**WORK ITEM**
Using the string "diode" as the key, pull each matching line out of the records below.

Saved data entries

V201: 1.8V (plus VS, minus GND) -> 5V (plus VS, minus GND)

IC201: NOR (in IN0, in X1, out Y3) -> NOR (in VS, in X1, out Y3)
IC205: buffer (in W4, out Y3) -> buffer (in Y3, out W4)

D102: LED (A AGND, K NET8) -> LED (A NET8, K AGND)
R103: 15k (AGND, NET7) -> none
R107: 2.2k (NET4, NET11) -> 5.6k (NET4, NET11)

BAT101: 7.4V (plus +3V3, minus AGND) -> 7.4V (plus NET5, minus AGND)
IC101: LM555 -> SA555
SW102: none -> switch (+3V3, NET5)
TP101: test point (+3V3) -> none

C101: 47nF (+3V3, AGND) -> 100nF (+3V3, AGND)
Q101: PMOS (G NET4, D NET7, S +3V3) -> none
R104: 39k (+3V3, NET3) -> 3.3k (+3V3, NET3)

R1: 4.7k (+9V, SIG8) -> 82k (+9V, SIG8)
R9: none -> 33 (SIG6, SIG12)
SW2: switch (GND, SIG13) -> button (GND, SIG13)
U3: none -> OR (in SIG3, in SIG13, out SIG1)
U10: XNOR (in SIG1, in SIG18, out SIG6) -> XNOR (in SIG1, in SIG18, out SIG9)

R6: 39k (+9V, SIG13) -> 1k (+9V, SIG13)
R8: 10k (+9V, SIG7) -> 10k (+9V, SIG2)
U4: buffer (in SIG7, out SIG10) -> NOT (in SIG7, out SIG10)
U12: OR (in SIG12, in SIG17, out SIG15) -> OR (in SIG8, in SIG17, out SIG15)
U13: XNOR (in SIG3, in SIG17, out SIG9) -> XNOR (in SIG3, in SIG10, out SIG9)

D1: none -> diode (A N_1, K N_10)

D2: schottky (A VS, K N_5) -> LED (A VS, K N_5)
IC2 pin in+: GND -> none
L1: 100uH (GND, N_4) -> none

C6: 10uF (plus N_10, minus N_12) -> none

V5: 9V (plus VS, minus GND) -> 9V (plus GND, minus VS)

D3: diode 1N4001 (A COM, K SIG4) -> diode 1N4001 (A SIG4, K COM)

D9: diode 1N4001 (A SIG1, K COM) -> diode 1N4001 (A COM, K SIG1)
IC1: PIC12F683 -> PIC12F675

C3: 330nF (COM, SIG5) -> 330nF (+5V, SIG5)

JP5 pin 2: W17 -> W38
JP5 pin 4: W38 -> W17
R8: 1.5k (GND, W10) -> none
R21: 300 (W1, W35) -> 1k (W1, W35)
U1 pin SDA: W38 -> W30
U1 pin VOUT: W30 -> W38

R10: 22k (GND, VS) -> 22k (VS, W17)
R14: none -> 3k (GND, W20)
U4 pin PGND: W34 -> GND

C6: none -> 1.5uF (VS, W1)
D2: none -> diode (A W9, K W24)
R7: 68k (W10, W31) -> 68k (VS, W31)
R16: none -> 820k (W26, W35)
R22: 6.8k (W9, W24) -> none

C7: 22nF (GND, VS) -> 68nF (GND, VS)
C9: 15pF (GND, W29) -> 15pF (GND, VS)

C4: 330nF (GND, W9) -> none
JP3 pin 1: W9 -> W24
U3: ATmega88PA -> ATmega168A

**ANSWER BELOW**
D1: none -> diode (A N_1, K N_10)
D3: diode 1N4001 (A COM, K SIG4) -> diode 1N4001 (A SIG4, K COM)
D9: diode 1N4001 (A SIG1, K COM) -> diode 1N4001 (A COM, K SIG1)
D2: none -> diode (A W9, K W24)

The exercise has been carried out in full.